*** Opening RECORDS SUPPLIED ***
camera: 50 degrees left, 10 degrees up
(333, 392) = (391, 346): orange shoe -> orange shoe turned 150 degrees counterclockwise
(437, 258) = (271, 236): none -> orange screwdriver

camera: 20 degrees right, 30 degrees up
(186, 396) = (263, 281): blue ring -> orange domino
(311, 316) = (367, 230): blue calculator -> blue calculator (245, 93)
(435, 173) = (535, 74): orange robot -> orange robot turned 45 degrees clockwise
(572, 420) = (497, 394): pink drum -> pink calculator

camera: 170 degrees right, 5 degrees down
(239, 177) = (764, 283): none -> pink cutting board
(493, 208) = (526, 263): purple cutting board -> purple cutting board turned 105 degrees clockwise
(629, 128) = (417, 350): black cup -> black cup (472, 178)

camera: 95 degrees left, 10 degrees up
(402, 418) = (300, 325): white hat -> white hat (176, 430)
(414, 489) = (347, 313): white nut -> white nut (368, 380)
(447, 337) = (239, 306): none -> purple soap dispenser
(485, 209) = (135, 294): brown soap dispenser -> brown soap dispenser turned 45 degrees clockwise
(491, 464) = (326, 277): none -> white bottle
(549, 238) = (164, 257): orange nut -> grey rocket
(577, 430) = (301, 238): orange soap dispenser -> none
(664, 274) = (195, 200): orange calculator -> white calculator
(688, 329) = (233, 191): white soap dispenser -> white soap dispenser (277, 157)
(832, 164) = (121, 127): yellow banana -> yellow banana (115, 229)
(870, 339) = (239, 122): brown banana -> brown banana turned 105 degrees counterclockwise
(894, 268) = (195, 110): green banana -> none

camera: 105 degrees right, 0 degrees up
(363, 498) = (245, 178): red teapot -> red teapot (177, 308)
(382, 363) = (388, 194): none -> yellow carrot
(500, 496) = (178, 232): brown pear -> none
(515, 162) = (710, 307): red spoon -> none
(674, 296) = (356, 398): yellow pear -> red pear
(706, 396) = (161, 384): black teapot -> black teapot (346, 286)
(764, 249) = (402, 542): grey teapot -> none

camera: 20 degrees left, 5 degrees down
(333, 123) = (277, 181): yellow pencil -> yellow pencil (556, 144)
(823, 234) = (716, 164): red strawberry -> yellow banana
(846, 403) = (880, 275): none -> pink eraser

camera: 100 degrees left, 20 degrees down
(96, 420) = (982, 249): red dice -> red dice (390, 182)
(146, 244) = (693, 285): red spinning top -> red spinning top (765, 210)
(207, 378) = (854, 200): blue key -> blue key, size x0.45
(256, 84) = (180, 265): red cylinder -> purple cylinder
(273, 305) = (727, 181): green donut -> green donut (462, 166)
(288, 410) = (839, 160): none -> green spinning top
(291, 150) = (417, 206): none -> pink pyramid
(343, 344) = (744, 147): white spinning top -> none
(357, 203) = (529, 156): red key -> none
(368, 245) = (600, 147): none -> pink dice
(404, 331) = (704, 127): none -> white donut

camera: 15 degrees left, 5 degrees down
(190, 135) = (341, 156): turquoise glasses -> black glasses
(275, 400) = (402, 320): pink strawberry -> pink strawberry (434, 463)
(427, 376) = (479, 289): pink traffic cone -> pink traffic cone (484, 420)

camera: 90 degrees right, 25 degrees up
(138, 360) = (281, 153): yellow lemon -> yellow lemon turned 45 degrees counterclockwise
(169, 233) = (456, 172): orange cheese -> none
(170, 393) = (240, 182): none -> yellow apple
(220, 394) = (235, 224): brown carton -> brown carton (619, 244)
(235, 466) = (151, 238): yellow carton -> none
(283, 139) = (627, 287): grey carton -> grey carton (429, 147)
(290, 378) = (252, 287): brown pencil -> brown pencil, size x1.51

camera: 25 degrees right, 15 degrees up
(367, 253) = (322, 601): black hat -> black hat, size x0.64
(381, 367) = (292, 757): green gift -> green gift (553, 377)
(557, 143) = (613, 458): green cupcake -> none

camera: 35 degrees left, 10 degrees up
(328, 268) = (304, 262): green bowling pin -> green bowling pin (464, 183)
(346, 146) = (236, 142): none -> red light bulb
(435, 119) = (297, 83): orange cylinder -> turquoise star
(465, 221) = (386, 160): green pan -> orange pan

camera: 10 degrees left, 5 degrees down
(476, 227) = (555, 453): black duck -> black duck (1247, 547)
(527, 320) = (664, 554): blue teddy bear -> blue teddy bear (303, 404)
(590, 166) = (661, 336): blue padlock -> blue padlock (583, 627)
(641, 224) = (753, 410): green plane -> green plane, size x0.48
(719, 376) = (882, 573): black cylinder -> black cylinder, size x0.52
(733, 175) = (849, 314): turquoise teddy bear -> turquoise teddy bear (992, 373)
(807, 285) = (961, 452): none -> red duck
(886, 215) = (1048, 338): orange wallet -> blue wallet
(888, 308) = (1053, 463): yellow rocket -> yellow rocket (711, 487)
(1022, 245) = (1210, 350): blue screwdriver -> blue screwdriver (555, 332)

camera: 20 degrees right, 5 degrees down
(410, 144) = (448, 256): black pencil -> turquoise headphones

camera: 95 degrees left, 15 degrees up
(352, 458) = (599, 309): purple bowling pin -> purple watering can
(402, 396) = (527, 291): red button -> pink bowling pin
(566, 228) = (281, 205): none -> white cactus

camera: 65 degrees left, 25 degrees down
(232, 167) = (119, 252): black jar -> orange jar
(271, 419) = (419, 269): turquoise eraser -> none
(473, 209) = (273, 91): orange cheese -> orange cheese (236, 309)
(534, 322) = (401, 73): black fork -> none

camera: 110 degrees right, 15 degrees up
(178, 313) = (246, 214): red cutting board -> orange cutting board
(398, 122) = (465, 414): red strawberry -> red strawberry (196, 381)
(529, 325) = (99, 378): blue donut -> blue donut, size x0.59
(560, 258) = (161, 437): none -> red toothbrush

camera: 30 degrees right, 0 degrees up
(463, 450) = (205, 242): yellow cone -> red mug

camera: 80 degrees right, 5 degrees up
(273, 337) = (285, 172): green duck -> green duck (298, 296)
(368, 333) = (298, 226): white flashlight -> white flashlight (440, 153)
*** Closing RECORDS SUPPLIED ***
EXERCISE AIM> The data, all of it, should be transcribed exactly.

EXERCISE OUTPUT>
camera: 50 degrees left, 10 degrees up
(333, 392) = (391, 346): orange shoe -> orange shoe turned 150 degrees counterclockwise
(437, 258) = (271, 236): none -> orange screwdriver

camera: 20 degrees right, 30 degrees up
(186, 396) = (263, 281): blue ring -> orange domino
(311, 316) = (367, 230): blue calculator -> blue calculator (245, 93)
(435, 173) = (535, 74): orange robot -> orange robot turned 45 degrees clockwise
(572, 420) = (497, 394): pink drum -> pink calculator

camera: 170 degrees right, 5 degrees down
(239, 177) = (764, 283): none -> pink cutting board
(493, 208) = (526, 263): purple cutting board -> purple cutting board turned 105 degrees clockwise
(629, 128) = (417, 350): black cup -> black cup (472, 178)

camera: 95 degrees left, 10 degrees up
(402, 418) = (300, 325): white hat -> white hat (176, 430)
(414, 489) = (347, 313): white nut -> white nut (368, 380)
(447, 337) = (239, 306): none -> purple soap dispenser
(485, 209) = (135, 294): brown soap dispenser -> brown soap dispenser turned 45 degrees clockwise
(491, 464) = (326, 277): none -> white bottle
(549, 238) = (164, 257): orange nut -> grey rocket
(577, 430) = (301, 238): orange soap dispenser -> none
(664, 274) = (195, 200): orange calculator -> white calculator
(688, 329) = (233, 191): white soap dispenser -> white soap dispenser (277, 157)
(832, 164) = (121, 127): yellow banana -> yellow banana (115, 229)
(870, 339) = (239, 122): brown banana -> brown banana turned 105 degrees counterclockwise
(894, 268) = (195, 110): green banana -> none

camera: 105 degrees right, 0 degrees up
(363, 498) = (245, 178): red teapot -> red teapot (177, 308)
(382, 363) = (388, 194): none -> yellow carrot
(500, 496) = (178, 232): brown pear -> none
(515, 162) = (710, 307): red spoon -> none
(674, 296) = (356, 398): yellow pear -> red pear
(706, 396) = (161, 384): black teapot -> black teapot (346, 286)
(764, 249) = (402, 542): grey teapot -> none

camera: 20 degrees left, 5 degrees down
(333, 123) = (277, 181): yellow pencil -> yellow pencil (556, 144)
(823, 234) = (716, 164): red strawberry -> yellow banana
(846, 403) = (880, 275): none -> pink eraser

camera: 100 degrees left, 20 degrees down
(96, 420) = (982, 249): red dice -> red dice (390, 182)
(146, 244) = (693, 285): red spinning top -> red spinning top (765, 210)
(207, 378) = (854, 200): blue key -> blue key, size x0.45
(256, 84) = (180, 265): red cylinder -> purple cylinder
(273, 305) = (727, 181): green donut -> green donut (462, 166)
(288, 410) = (839, 160): none -> green spinning top
(291, 150) = (417, 206): none -> pink pyramid
(343, 344) = (744, 147): white spinning top -> none
(357, 203) = (529, 156): red key -> none
(368, 245) = (600, 147): none -> pink dice
(404, 331) = (704, 127): none -> white donut

camera: 15 degrees left, 5 degrees down
(190, 135) = (341, 156): turquoise glasses -> black glasses
(275, 400) = (402, 320): pink strawberry -> pink strawberry (434, 463)
(427, 376) = (479, 289): pink traffic cone -> pink traffic cone (484, 420)

camera: 90 degrees right, 25 degrees up
(138, 360) = (281, 153): yellow lemon -> yellow lemon turned 45 degrees counterclockwise
(169, 233) = (456, 172): orange cheese -> none
(170, 393) = (240, 182): none -> yellow apple
(220, 394) = (235, 224): brown carton -> brown carton (619, 244)
(235, 466) = (151, 238): yellow carton -> none
(283, 139) = (627, 287): grey carton -> grey carton (429, 147)
(290, 378) = (252, 287): brown pencil -> brown pencil, size x1.51

camera: 25 degrees right, 15 degrees up
(367, 253) = (322, 601): black hat -> black hat, size x0.64
(381, 367) = (292, 757): green gift -> green gift (553, 377)
(557, 143) = (613, 458): green cupcake -> none

camera: 35 degrees left, 10 degrees up
(328, 268) = (304, 262): green bowling pin -> green bowling pin (464, 183)
(346, 146) = (236, 142): none -> red light bulb
(435, 119) = (297, 83): orange cylinder -> turquoise star
(465, 221) = (386, 160): green pan -> orange pan

camera: 10 degrees left, 5 degrees down
(476, 227) = (555, 453): black duck -> black duck (1247, 547)
(527, 320) = (664, 554): blue teddy bear -> blue teddy bear (303, 404)
(590, 166) = (661, 336): blue padlock -> blue padlock (583, 627)
(641, 224) = (753, 410): green plane -> green plane, size x0.48
(719, 376) = (882, 573): black cylinder -> black cylinder, size x0.52
(733, 175) = (849, 314): turquoise teddy bear -> turquoise teddy bear (992, 373)
(807, 285) = (961, 452): none -> red duck
(886, 215) = (1048, 338): orange wallet -> blue wallet
(888, 308) = (1053, 463): yellow rocket -> yellow rocket (711, 487)
(1022, 245) = (1210, 350): blue screwdriver -> blue screwdriver (555, 332)

camera: 20 degrees right, 5 degrees down
(410, 144) = (448, 256): black pencil -> turquoise headphones

camera: 95 degrees left, 15 degrees up
(352, 458) = (599, 309): purple bowling pin -> purple watering can
(402, 396) = (527, 291): red button -> pink bowling pin
(566, 228) = (281, 205): none -> white cactus

camera: 65 degrees left, 25 degrees down
(232, 167) = (119, 252): black jar -> orange jar
(271, 419) = (419, 269): turquoise eraser -> none
(473, 209) = (273, 91): orange cheese -> orange cheese (236, 309)
(534, 322) = (401, 73): black fork -> none

camera: 110 degrees right, 15 degrees up
(178, 313) = (246, 214): red cutting board -> orange cutting board
(398, 122) = (465, 414): red strawberry -> red strawberry (196, 381)
(529, 325) = (99, 378): blue donut -> blue donut, size x0.59
(560, 258) = (161, 437): none -> red toothbrush

camera: 30 degrees right, 0 degrees up
(463, 450) = (205, 242): yellow cone -> red mug

camera: 80 degrees right, 5 degrees up
(273, 337) = (285, 172): green duck -> green duck (298, 296)
(368, 333) = (298, 226): white flashlight -> white flashlight (440, 153)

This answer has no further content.